- DIRECTIONS FOR THIS TASK: Once the images are set aside, write out the rest of the records exactly.

- MATERIAL FOR THE TASK:
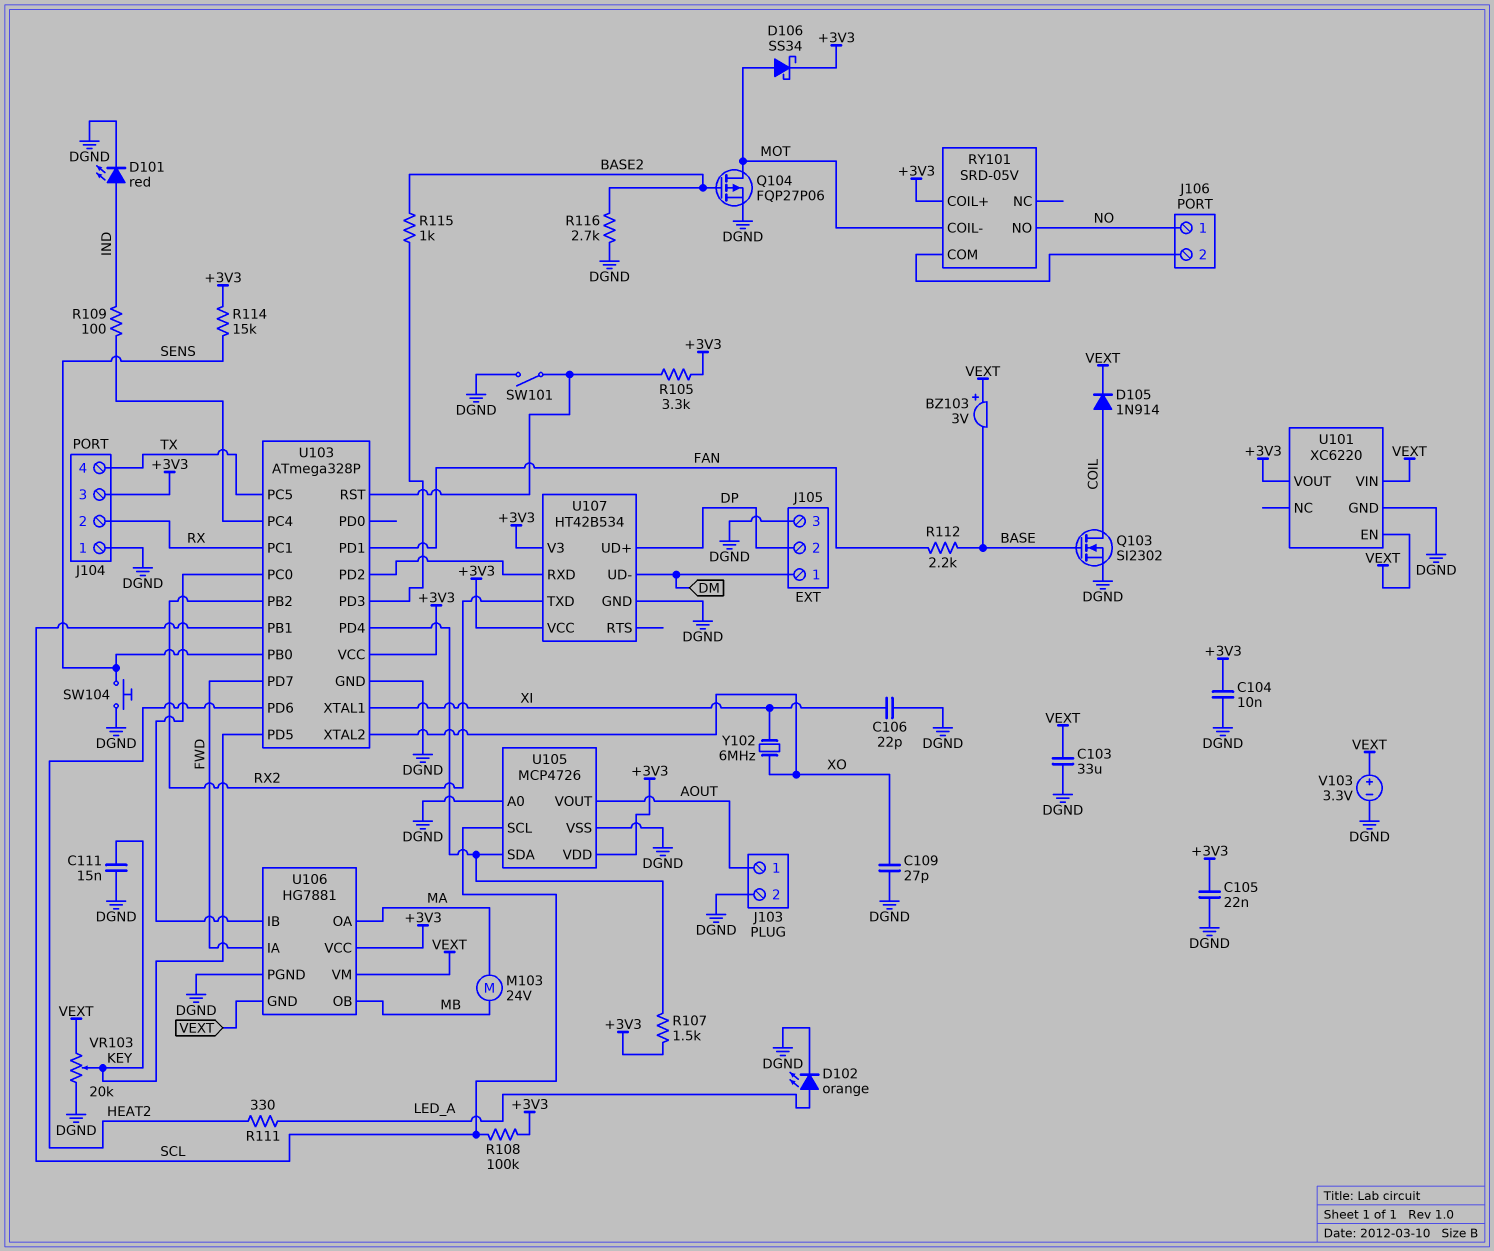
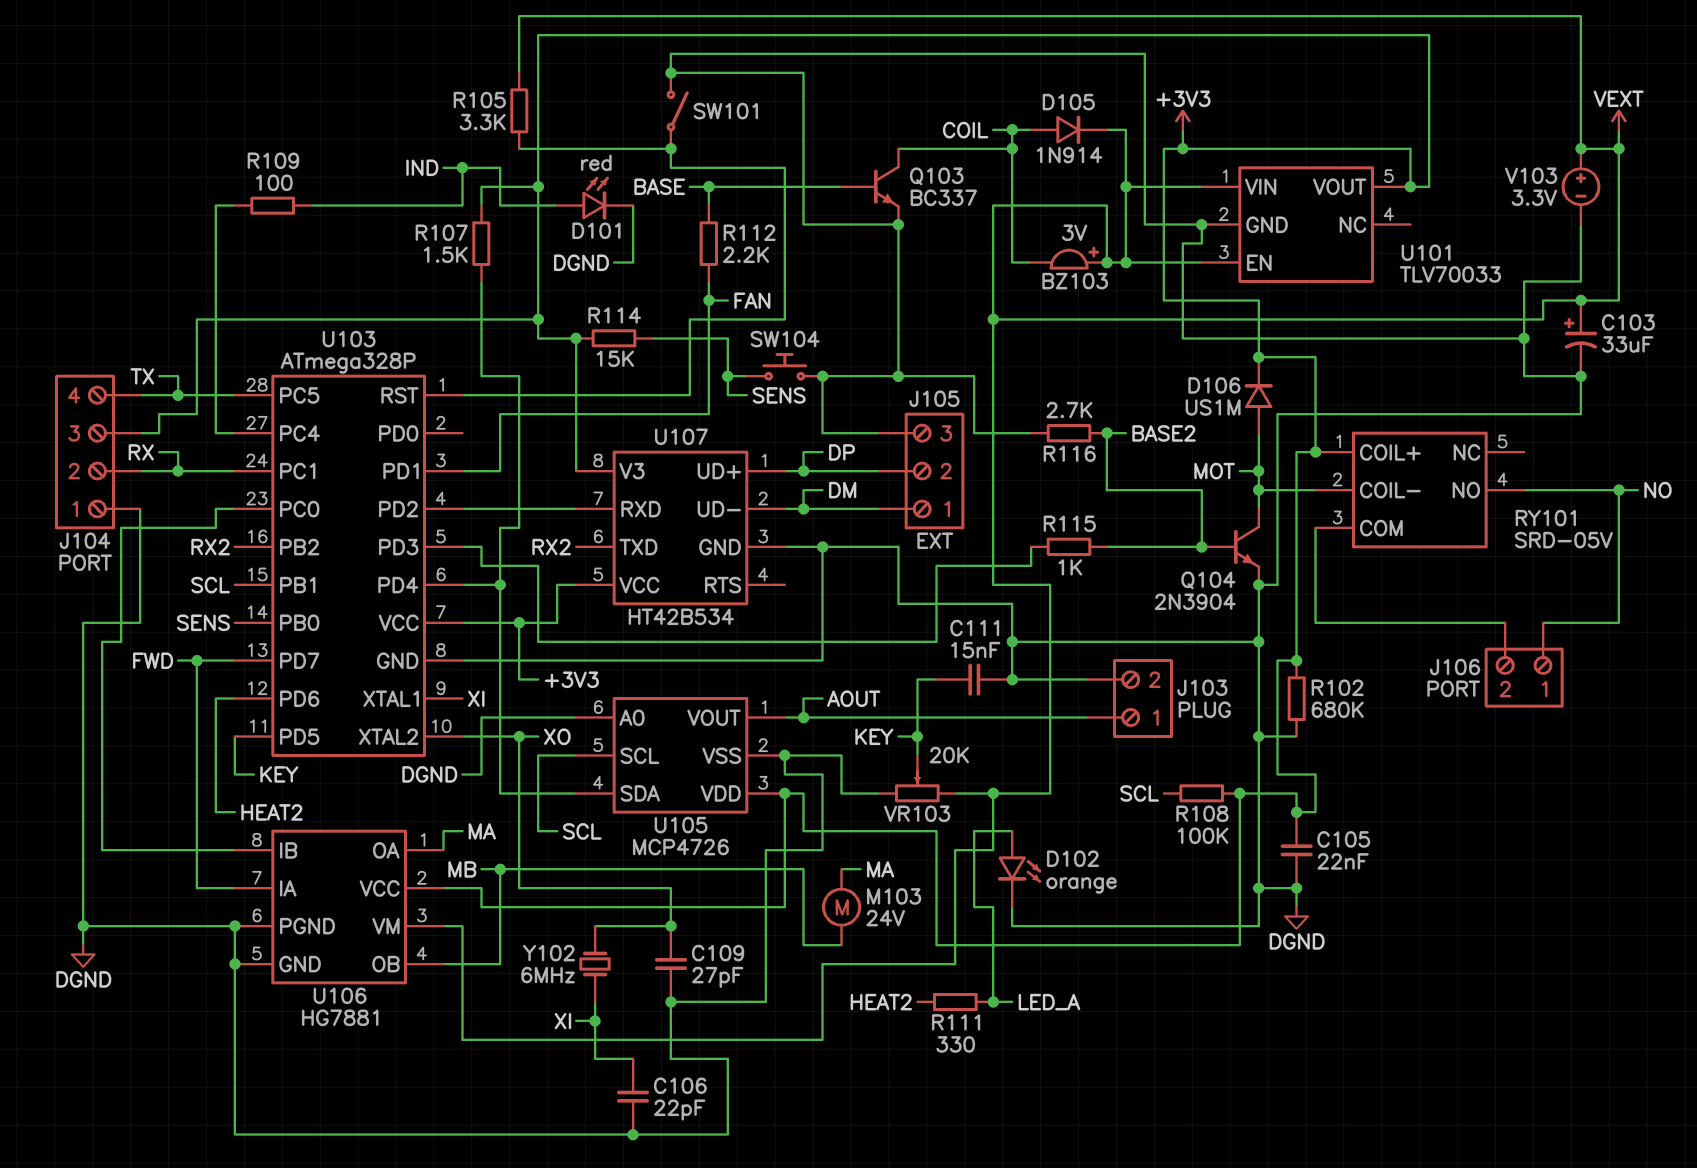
BZ103: buzzer 3V (plus VEXT, minus BASE) -> buzzer 3V (plus VEXT, minus COIL)
C103: 33uF (DGND, VEXT) -> 33uF (plus VEXT, minus DGND)
C104: 10nF (+3V3, DGND) -> none
D106: schottky SS34 (A MOT, K +3V3) -> diode US1M (A MOT, K +3V3)
Q103: NMOS SI2302 (G BASE, D COIL, S DGND) -> NPN BC337 (B BASE, C COIL, E DGND)
Q104: PMOS FQP27P06 (G BASE2, D MOT, S DGND) -> NPN 2N3904 (B BASE2, C MOT, E DGND)
R102: none -> 680k (+3V3, DGND)
R105: 3.3k (+3V3, U103/RST) -> 3.3k (U103/RST, VEXT)
U101: XC6220 -> TLV70033
U106 pin GND: VEXT -> DGND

- ANSWER TO THIS PROBLEM:
BZ103: buzzer 3V (plus VEXT, minus BASE) -> buzzer 3V (plus VEXT, minus COIL)
C103: 33uF (DGND, VEXT) -> 33uF (plus VEXT, minus DGND)
C104: 10nF (+3V3, DGND) -> none
D106: schottky SS34 (A MOT, K +3V3) -> diode US1M (A MOT, K +3V3)
Q103: NMOS SI2302 (G BASE, D COIL, S DGND) -> NPN BC337 (B BASE, C COIL, E DGND)
Q104: PMOS FQP27P06 (G BASE2, D MOT, S DGND) -> NPN 2N3904 (B BASE2, C MOT, E DGND)
R102: none -> 680k (+3V3, DGND)
R105: 3.3k (+3V3, U103/RST) -> 3.3k (U103/RST, VEXT)
U101: XC6220 -> TLV70033
U106 pin GND: VEXT -> DGND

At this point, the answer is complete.